### STUDY MATERIAL
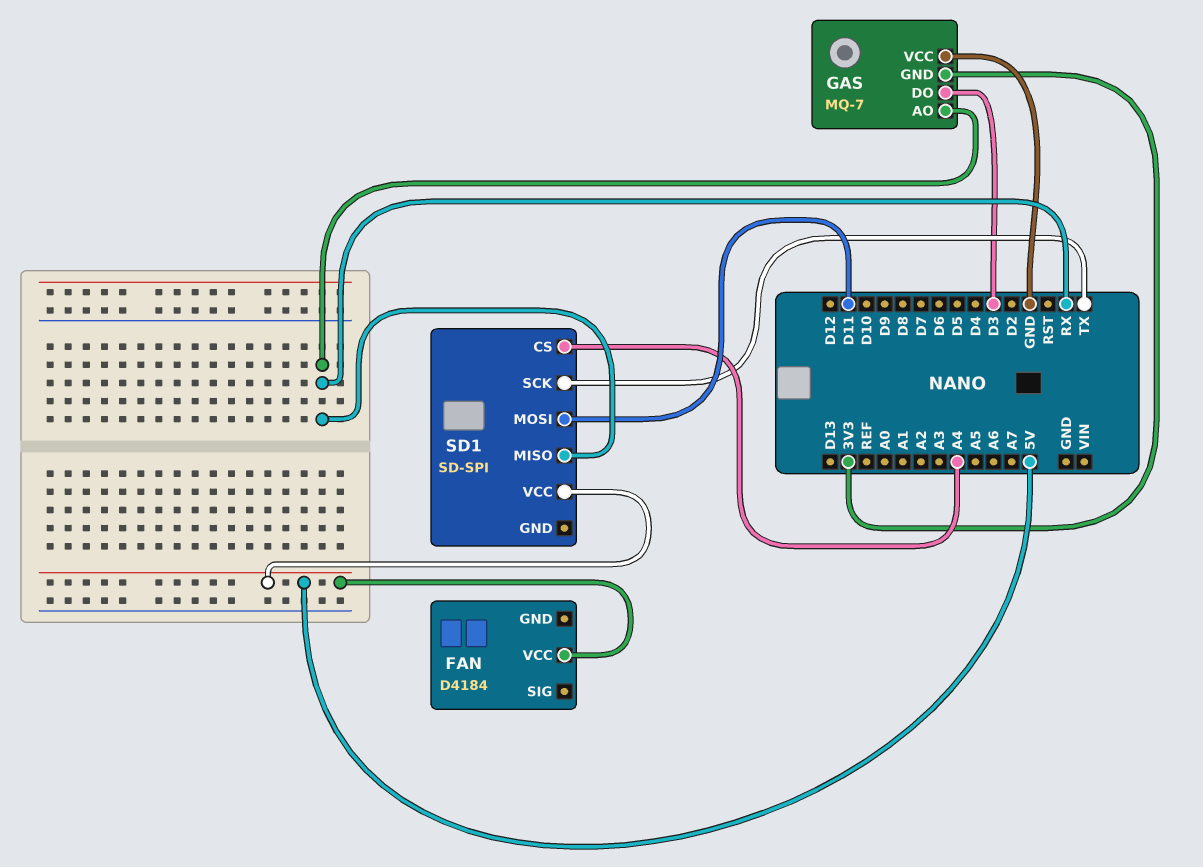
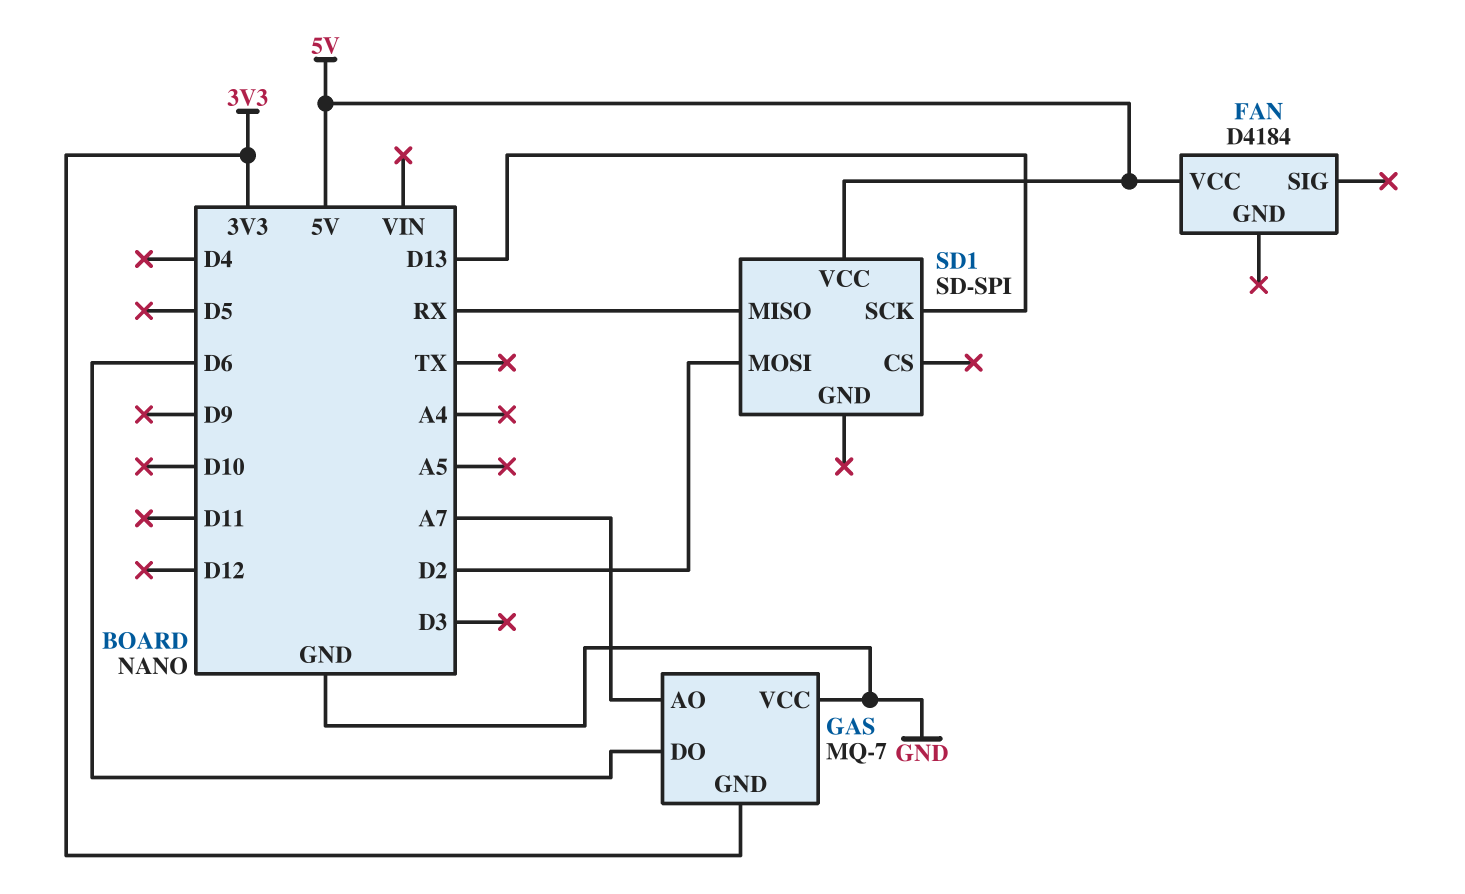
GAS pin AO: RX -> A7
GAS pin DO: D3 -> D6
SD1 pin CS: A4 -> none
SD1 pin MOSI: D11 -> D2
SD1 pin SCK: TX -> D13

### WORK INSTRUCTIONS
Apart from the pictures, the whole listing should be reproduced exactly.

### EXPECTED OUTPUT
GAS pin AO: RX -> A7
GAS pin DO: D3 -> D6
SD1 pin CS: A4 -> none
SD1 pin MOSI: D11 -> D2
SD1 pin SCK: TX -> D13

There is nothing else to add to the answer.